__To-do item__: Your answer must be the lines from the one holding "[(26,293),(24,311),(45,312),(46,305),(43,304),(44,294),(26,293)]" through the final line of the entries below, copied exactly, with no pictures.

[Polygon vertex coordinate lists]
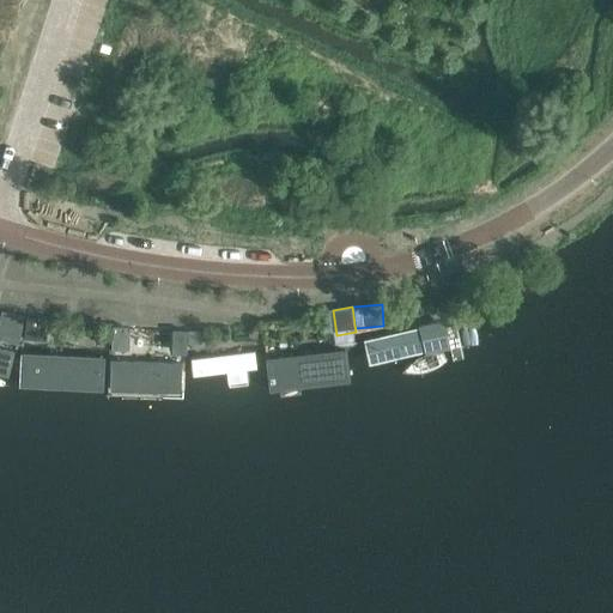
[(22,339),(25,316),(20,315),(14,314),(10,313),(7,313),(4,311),(1,311),(0,319),(0,334),(14,338),(22,339)]
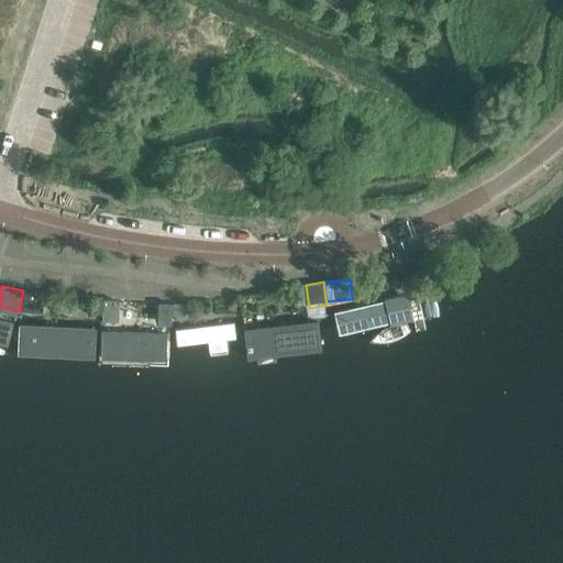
[(26,293),(24,311),(45,312),(46,305),(43,304),(44,294),(26,293)]
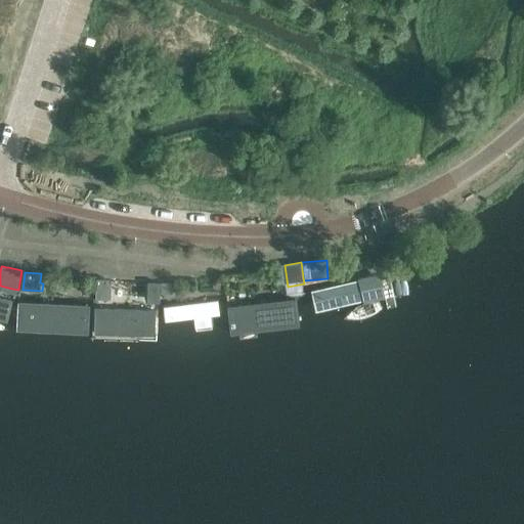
[(372,275),(326,287),(331,304),(376,293),(372,275)]
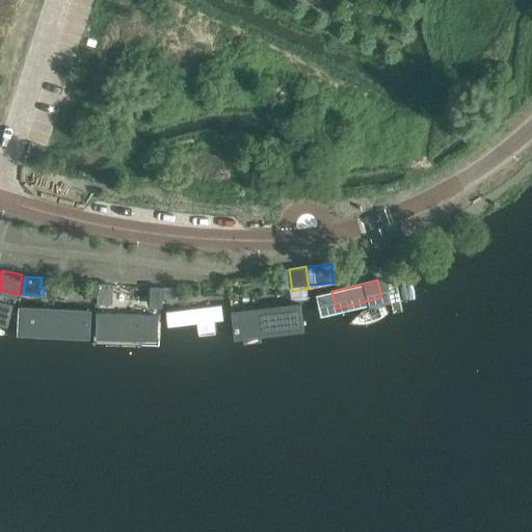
[(163,285),(165,301),(177,300),(176,284),(163,285)]
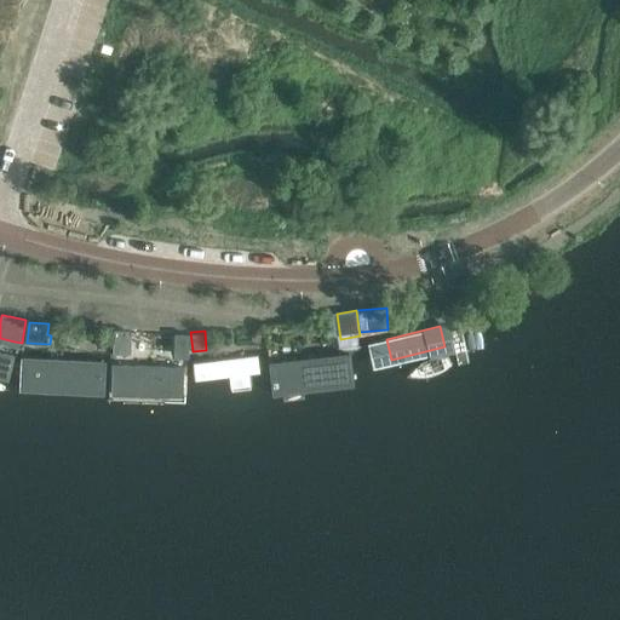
[(131,332),(113,332),(113,354),(130,355),(131,332)]
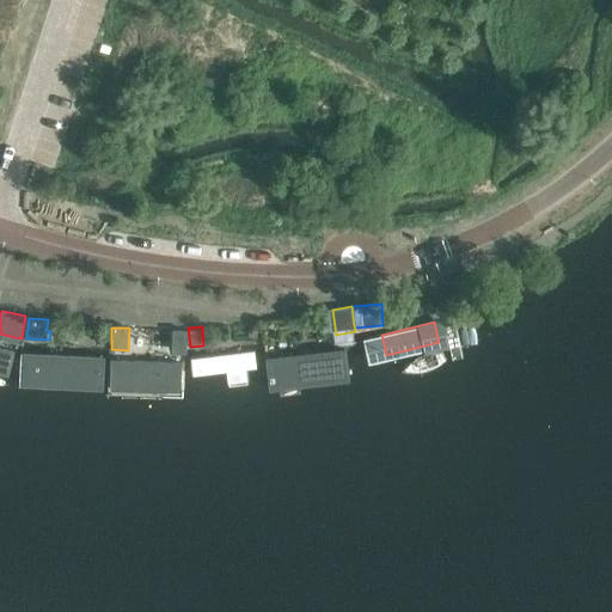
[(185,331),(172,330),(172,349),(184,350),(185,331)]
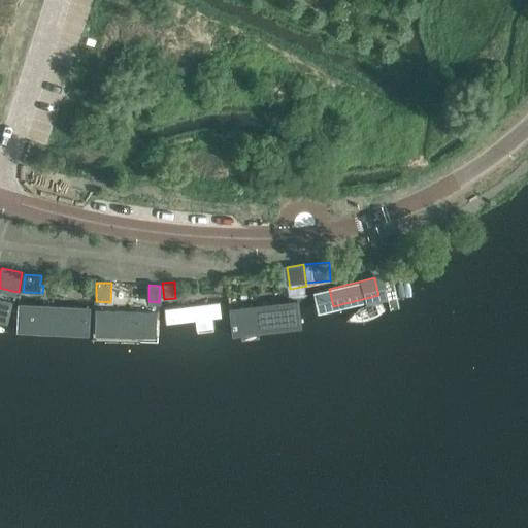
[(242,301),(244,322),(302,314),(299,294),(242,301)]
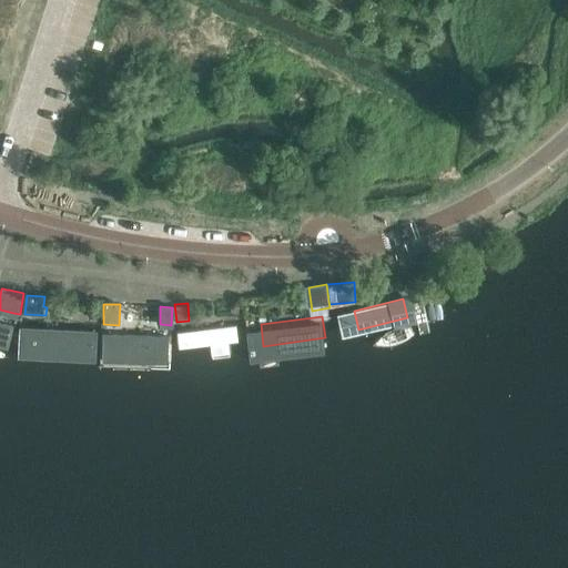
[(11,326),(0,323),(0,345),(7,347),(11,326)]
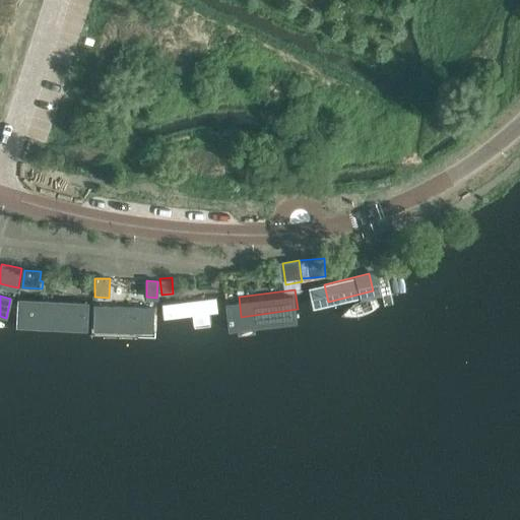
[(87,306),(21,298),(20,314),(85,322),(87,306)]
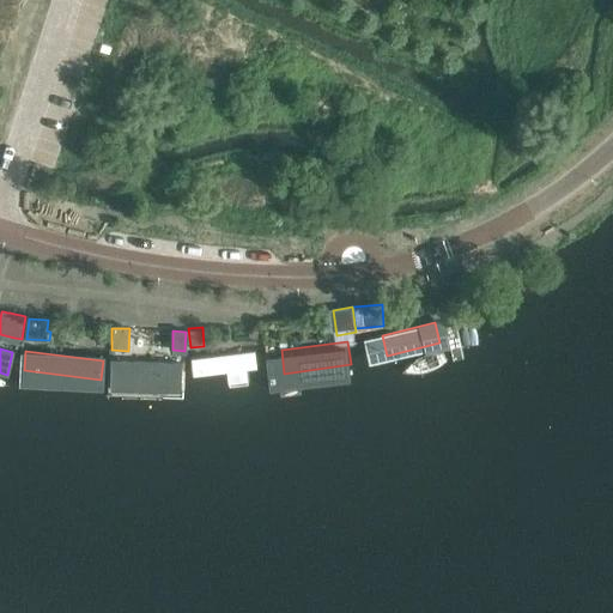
[(254,352),(192,360),(193,376),(228,371),(229,383),(247,382),(246,369),(256,368),(254,352)]
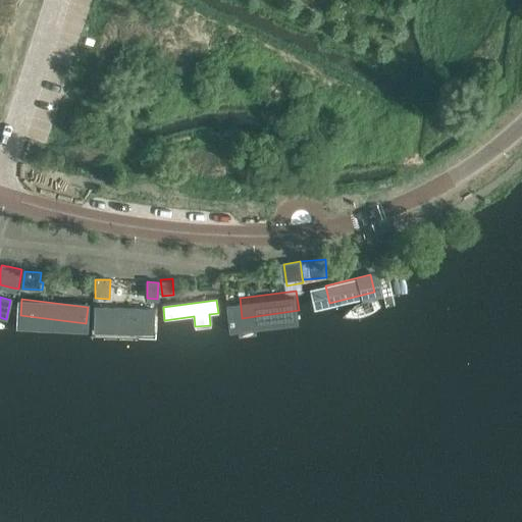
[(154,307),(95,307),(95,331),(154,331),(154,307)]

__Task answer__:
[(26,293),(24,311),(45,312),(46,305),(43,304),(44,294),(26,293)]
[(372,275),(326,287),(331,304),(376,293),(372,275)]
[(163,285),(165,301),(177,300),(176,284),(163,285)]
[(131,332),(113,332),(113,354),(130,355),(131,332)]
[(185,331),(172,330),(172,349),(184,350),(185,331)]
[(242,301),(244,322),(302,314),(299,294),(242,301)]
[(11,326),(0,323),(0,345),(7,347),(11,326)]
[(87,306),(21,298),(20,314),(85,322),(87,306)]
[(254,352),(192,360),(193,376),(228,371),(229,383),(247,382),(246,369),(256,368),(254,352)]
[(154,307),(95,307),(95,331),(154,331),(154,307)]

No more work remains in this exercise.